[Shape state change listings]
----------------------------------------
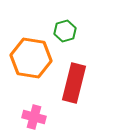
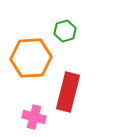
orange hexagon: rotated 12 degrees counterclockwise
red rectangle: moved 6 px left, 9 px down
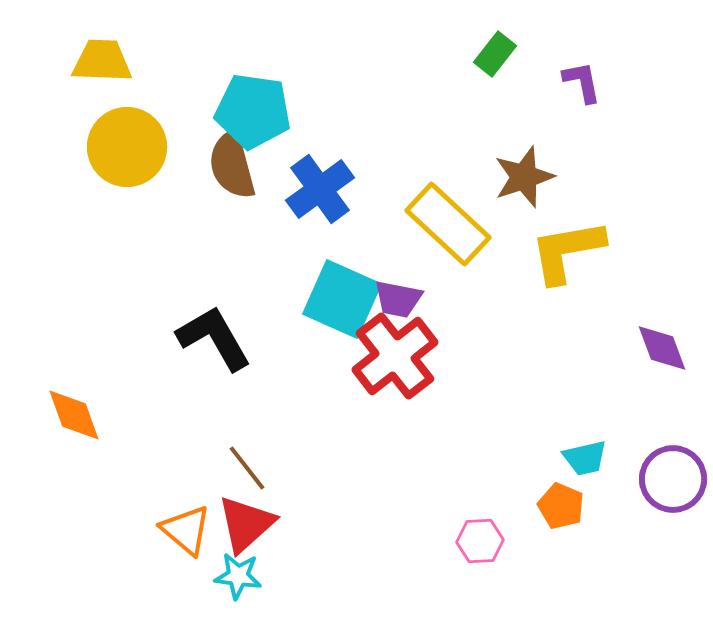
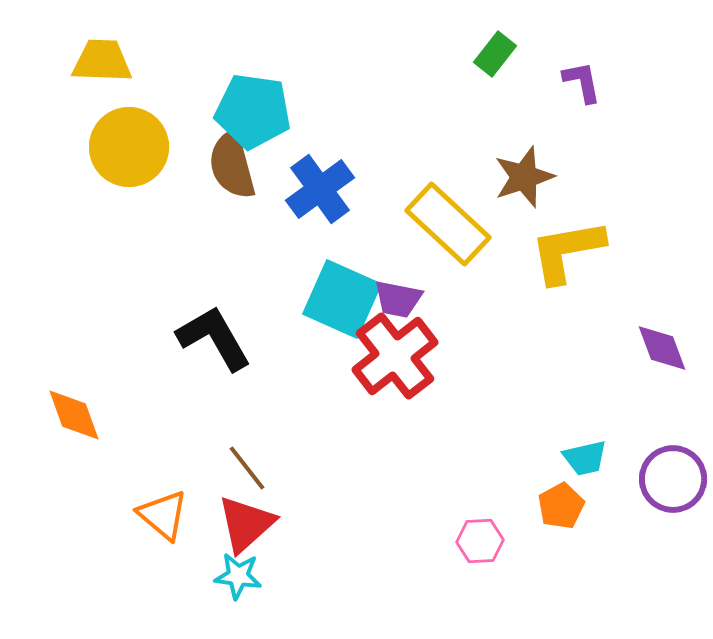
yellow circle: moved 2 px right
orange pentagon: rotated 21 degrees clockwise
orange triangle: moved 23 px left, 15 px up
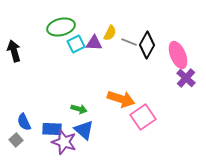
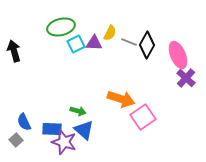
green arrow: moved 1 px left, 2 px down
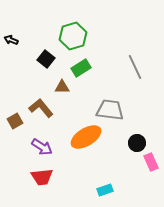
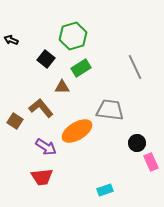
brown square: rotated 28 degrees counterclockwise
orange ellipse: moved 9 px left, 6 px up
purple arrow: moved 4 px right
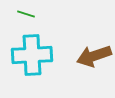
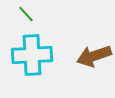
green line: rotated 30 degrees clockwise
----------------------------------------
▸ **EXERCISE BRIEF**
The answer must be the lines above, word for word, from the first one through the line with "brown square: rotated", pictures excluded.

▸ **TASK RESULT**
orange hexagon: rotated 12 degrees counterclockwise
red rectangle: moved 6 px left, 9 px down
yellow circle: moved 2 px right
orange pentagon: rotated 21 degrees clockwise
orange triangle: moved 23 px left, 15 px up
green arrow: moved 1 px left, 2 px down
brown square: rotated 28 degrees counterclockwise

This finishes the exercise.